Records from a data source:

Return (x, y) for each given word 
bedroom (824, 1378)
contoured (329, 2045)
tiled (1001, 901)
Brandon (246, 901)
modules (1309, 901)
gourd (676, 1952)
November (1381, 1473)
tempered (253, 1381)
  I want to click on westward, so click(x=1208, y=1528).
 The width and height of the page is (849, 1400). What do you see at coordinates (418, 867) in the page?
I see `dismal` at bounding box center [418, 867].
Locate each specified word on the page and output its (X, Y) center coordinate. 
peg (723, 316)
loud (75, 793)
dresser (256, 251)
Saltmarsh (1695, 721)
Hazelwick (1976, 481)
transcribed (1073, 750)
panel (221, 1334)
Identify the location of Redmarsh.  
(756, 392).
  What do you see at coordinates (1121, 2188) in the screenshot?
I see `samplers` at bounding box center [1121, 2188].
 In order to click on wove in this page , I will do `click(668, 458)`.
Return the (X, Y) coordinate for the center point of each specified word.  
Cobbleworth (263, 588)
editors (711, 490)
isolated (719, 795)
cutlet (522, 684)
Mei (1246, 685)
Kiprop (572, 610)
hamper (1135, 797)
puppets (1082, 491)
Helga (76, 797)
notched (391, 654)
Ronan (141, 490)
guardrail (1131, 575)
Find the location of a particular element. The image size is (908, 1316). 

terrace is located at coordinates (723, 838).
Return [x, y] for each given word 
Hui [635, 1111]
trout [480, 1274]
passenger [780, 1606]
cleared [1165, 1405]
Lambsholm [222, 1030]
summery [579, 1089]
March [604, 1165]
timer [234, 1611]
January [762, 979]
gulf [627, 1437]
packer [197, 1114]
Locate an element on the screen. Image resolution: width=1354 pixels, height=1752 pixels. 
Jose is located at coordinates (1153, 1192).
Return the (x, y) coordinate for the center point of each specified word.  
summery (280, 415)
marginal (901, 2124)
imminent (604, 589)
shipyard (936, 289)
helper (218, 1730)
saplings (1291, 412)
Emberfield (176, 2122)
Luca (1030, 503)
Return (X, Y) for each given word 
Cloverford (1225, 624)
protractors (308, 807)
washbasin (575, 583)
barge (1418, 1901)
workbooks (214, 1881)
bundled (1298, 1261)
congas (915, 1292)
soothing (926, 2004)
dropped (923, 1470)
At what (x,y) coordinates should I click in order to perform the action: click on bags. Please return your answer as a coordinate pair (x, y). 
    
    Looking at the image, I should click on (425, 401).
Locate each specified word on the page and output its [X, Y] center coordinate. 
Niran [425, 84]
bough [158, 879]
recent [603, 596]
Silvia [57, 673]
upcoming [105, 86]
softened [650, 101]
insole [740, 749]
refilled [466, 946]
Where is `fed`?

Task details -> Return all of the items above word for word, changing nothing.

Answer for this exercise ->
Return (x, y) for each given word 
bedroom (824, 1378)
contoured (329, 2045)
tiled (1001, 901)
Brandon (246, 901)
modules (1309, 901)
gourd (676, 1952)
November (1381, 1473)
tempered (253, 1381)
  I want to click on westward, so click(x=1208, y=1528).
 The width and height of the page is (849, 1400). What do you see at coordinates (418, 867) in the page?
I see `dismal` at bounding box center [418, 867].
Locate each specified word on the page and output its (X, Y) center coordinate. 
peg (723, 316)
loud (75, 793)
dresser (256, 251)
Saltmarsh (1695, 721)
Hazelwick (1976, 481)
transcribed (1073, 750)
panel (221, 1334)
Identify the location of Redmarsh.  
(756, 392).
  What do you see at coordinates (1121, 2188) in the screenshot?
I see `samplers` at bounding box center [1121, 2188].
 In order to click on wove in this page , I will do `click(668, 458)`.
Return the (X, Y) coordinate for the center point of each specified word.  
Cobbleworth (263, 588)
editors (711, 490)
isolated (719, 795)
cutlet (522, 684)
Mei (1246, 685)
Kiprop (572, 610)
hamper (1135, 797)
puppets (1082, 491)
Helga (76, 797)
notched (391, 654)
Ronan (141, 490)
guardrail (1131, 575)
Find the location of a particular element. The image size is (908, 1316). 

terrace is located at coordinates (723, 838).
Return [x, y] for each given word 
Hui [635, 1111]
trout [480, 1274]
passenger [780, 1606]
cleared [1165, 1405]
Lambsholm [222, 1030]
summery [579, 1089]
March [604, 1165]
timer [234, 1611]
January [762, 979]
gulf [627, 1437]
packer [197, 1114]
Locate an element on the screen. Image resolution: width=1354 pixels, height=1752 pixels. 
Jose is located at coordinates (1153, 1192).
Return the (x, y) coordinate for the center point of each specified word.  
summery (280, 415)
marginal (901, 2124)
imminent (604, 589)
shipyard (936, 289)
helper (218, 1730)
saplings (1291, 412)
Emberfield (176, 2122)
Luca (1030, 503)
Return (X, Y) for each given word 
Cloverford (1225, 624)
protractors (308, 807)
washbasin (575, 583)
barge (1418, 1901)
workbooks (214, 1881)
bundled (1298, 1261)
congas (915, 1292)
soothing (926, 2004)
dropped (923, 1470)
At what (x,y) coordinates should I click in order to perform the action: click on bags. Please return your answer as a coordinate pair (x, y). 
    
    Looking at the image, I should click on (425, 401).
Locate each specified word on the page and output its [X, Y] center coordinate. 
Niran [425, 84]
bough [158, 879]
recent [603, 596]
Silvia [57, 673]
upcoming [105, 86]
softened [650, 101]
insole [740, 749]
refilled [466, 946]
Where is `fed`?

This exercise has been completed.